- **Records supplied**:
┌────────
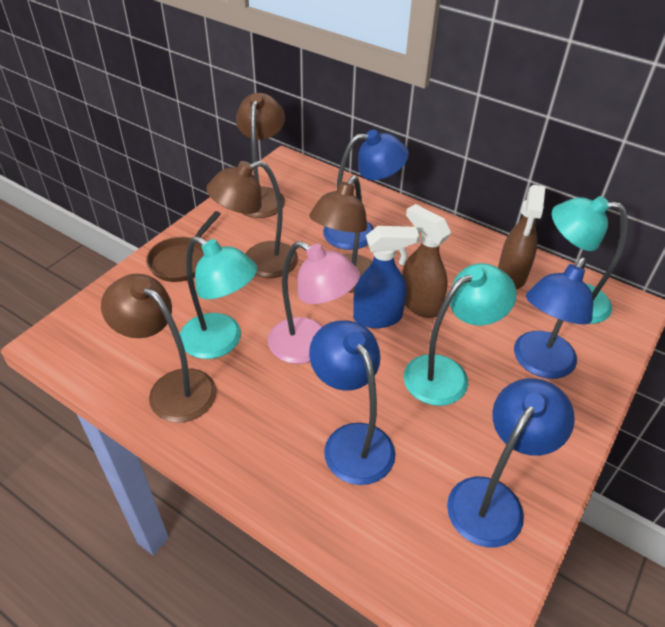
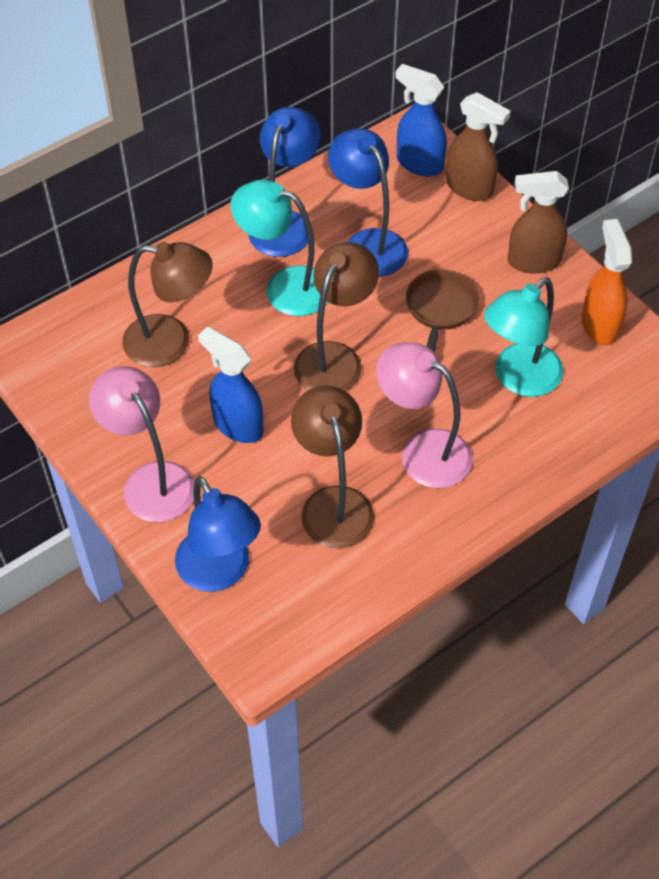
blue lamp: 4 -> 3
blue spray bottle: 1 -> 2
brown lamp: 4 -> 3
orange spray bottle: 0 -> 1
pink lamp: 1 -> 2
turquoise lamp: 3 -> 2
└────────
┌────────
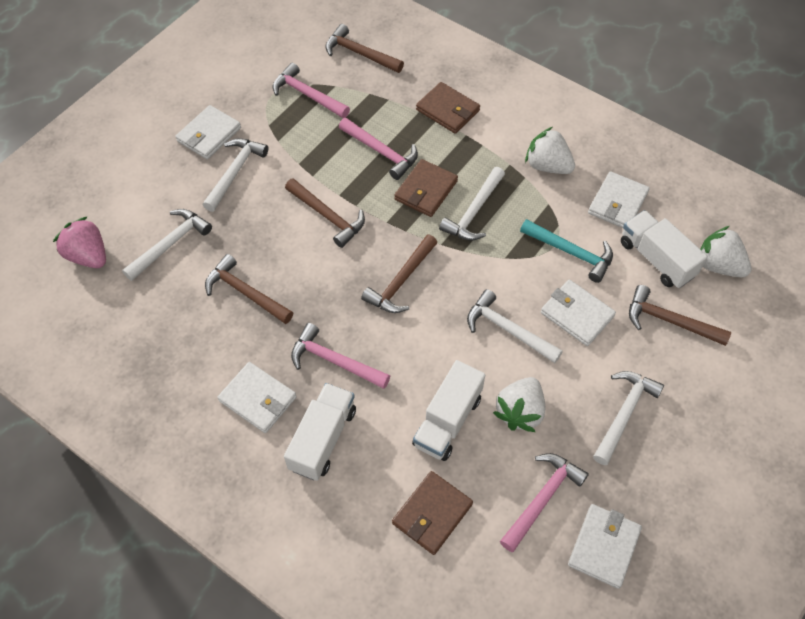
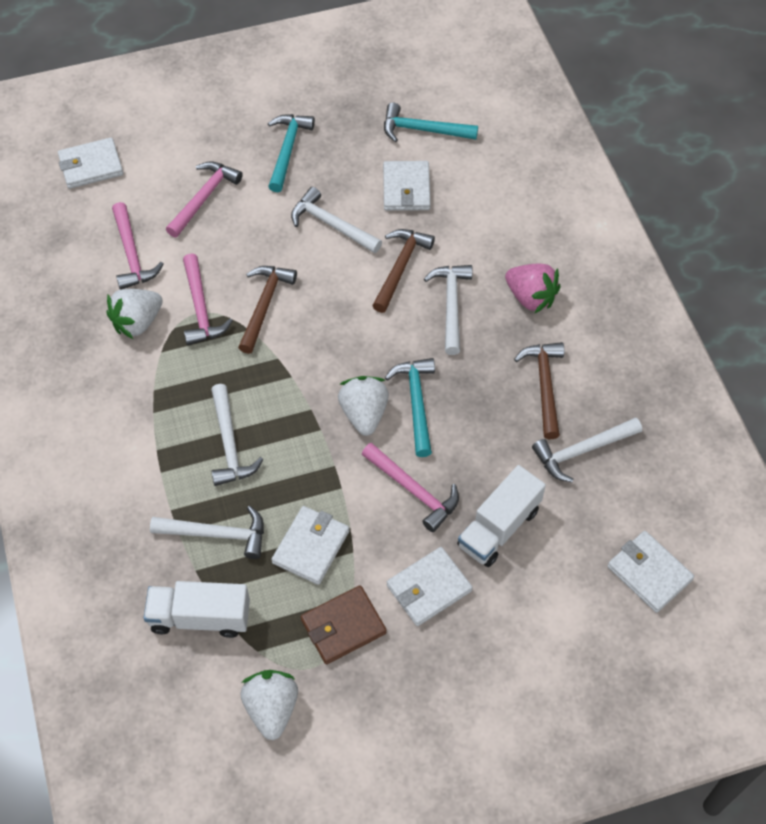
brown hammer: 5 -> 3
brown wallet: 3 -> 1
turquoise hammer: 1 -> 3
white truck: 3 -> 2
└────────
- **Problem**:
Would you please write out, exactly and with no other lines, the stretch of the listing above from the line containing "brown wallet: 3 -> 1" through the line containing "white truck: 3 -> 2"?

- **Expected answer**:
brown wallet: 3 -> 1
turquoise hammer: 1 -> 3
white truck: 3 -> 2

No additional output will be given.